DATASET CONTENT:
• • • • • • •

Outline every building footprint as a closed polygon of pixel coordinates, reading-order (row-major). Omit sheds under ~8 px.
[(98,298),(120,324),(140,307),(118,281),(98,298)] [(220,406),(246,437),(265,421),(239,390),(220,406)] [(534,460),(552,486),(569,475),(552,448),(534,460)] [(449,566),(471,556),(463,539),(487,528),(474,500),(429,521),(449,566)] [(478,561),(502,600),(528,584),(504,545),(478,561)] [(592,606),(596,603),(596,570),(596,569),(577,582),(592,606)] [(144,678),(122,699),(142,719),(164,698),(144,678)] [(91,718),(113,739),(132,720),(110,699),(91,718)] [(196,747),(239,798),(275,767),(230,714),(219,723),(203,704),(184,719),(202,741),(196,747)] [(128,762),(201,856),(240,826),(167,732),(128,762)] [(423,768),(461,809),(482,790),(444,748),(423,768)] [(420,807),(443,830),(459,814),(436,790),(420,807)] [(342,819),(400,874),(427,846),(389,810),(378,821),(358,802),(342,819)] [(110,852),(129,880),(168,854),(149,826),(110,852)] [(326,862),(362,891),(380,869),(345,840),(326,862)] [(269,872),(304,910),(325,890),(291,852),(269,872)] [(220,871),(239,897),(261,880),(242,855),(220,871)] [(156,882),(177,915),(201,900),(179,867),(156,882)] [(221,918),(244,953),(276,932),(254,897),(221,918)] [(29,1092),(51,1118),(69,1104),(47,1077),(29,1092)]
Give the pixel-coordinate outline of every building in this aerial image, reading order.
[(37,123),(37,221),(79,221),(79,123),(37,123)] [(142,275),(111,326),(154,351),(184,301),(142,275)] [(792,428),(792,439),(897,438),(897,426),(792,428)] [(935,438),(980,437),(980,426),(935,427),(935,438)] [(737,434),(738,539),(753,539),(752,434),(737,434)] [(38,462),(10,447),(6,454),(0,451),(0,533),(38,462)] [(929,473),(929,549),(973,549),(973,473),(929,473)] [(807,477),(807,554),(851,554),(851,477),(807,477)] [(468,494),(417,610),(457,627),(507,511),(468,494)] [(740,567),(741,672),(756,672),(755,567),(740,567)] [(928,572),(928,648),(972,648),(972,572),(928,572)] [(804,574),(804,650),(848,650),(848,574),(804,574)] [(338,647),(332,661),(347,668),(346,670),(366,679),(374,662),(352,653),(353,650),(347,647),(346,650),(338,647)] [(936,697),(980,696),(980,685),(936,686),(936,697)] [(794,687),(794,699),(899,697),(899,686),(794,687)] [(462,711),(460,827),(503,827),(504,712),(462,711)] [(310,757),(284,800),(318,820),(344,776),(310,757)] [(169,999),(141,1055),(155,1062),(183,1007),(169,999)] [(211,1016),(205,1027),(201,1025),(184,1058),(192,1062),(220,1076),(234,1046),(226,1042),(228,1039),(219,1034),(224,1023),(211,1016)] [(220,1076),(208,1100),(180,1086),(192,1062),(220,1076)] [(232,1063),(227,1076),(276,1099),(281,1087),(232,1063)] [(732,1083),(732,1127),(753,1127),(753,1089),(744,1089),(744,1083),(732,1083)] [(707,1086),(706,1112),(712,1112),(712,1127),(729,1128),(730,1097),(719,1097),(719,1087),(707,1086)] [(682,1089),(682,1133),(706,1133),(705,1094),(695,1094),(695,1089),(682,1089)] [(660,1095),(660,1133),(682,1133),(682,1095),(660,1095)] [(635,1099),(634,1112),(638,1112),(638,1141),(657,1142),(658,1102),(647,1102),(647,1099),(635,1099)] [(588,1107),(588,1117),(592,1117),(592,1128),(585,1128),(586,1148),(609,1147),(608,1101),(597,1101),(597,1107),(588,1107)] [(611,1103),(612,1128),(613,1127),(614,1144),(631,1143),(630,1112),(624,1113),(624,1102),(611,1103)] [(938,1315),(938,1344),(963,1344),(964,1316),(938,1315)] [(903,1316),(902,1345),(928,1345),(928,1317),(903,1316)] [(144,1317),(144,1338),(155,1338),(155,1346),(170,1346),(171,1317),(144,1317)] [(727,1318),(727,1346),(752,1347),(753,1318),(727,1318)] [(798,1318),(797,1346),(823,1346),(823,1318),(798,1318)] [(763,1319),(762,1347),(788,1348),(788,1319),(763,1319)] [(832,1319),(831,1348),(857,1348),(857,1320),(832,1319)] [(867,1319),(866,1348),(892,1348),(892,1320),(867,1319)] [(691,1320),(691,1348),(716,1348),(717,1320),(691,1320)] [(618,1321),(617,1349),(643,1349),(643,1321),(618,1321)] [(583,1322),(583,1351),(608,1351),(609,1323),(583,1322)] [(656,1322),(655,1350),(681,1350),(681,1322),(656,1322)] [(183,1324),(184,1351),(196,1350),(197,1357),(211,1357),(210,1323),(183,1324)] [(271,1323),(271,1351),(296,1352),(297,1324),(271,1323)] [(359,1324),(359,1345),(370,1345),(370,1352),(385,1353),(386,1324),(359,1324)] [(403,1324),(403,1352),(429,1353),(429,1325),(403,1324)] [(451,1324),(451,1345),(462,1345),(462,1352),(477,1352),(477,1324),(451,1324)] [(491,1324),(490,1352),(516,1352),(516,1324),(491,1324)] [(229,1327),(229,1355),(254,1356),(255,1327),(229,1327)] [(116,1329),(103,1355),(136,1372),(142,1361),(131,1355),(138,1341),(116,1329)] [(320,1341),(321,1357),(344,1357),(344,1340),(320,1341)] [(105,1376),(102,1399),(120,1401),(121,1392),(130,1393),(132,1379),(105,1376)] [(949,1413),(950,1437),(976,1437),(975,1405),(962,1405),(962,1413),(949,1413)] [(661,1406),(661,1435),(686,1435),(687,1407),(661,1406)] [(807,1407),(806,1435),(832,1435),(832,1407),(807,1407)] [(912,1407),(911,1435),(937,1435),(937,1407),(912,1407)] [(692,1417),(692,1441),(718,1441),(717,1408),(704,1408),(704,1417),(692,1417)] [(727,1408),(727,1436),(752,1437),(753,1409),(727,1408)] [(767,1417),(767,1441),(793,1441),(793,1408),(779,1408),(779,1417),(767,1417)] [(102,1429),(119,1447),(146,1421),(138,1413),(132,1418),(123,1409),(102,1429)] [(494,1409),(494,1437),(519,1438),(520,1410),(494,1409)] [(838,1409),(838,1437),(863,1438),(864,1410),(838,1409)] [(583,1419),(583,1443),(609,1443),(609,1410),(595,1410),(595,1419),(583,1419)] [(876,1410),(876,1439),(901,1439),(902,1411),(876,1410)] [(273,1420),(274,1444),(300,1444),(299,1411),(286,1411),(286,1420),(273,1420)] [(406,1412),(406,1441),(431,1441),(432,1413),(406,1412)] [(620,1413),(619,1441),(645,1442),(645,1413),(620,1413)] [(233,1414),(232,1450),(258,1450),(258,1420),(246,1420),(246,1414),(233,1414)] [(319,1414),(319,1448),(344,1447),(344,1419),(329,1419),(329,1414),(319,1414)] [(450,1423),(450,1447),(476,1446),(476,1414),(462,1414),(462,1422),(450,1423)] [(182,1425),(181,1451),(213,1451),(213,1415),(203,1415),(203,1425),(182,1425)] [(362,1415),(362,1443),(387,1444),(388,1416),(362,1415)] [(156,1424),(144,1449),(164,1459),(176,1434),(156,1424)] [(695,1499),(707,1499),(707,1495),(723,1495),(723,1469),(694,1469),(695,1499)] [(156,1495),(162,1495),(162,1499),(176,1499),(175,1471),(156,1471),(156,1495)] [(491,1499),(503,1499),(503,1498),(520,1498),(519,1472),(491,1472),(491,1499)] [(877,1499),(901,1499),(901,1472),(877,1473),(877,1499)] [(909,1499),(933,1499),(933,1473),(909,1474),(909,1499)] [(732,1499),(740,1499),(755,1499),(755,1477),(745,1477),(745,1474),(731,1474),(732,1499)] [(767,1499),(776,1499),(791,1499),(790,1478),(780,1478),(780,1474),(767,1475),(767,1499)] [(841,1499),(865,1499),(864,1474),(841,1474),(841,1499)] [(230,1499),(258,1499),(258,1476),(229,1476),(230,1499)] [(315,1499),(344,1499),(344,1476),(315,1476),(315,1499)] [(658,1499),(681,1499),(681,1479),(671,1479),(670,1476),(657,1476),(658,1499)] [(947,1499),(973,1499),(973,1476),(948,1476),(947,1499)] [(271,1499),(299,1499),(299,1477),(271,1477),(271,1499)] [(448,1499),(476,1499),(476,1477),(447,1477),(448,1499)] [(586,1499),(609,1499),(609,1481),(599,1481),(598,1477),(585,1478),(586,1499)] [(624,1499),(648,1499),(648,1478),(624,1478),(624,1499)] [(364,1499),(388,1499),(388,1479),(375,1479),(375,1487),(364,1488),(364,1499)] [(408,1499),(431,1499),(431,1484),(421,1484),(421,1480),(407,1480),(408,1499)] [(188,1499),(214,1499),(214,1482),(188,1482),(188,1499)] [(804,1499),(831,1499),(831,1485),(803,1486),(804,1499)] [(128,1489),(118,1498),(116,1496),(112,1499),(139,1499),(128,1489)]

• • • • • • •

PROBLEM:
Please copy all lines of the listing in which the string "order" occurs.

SOLUTION FOR THIS EXERCISE:
Outline every building footprint as a closed polygon of pixel coordinates, reading-order (row-major). Omit sheds under ~8 px.
Give the pixel-coordinate outline of every building in this aerial image, reading order.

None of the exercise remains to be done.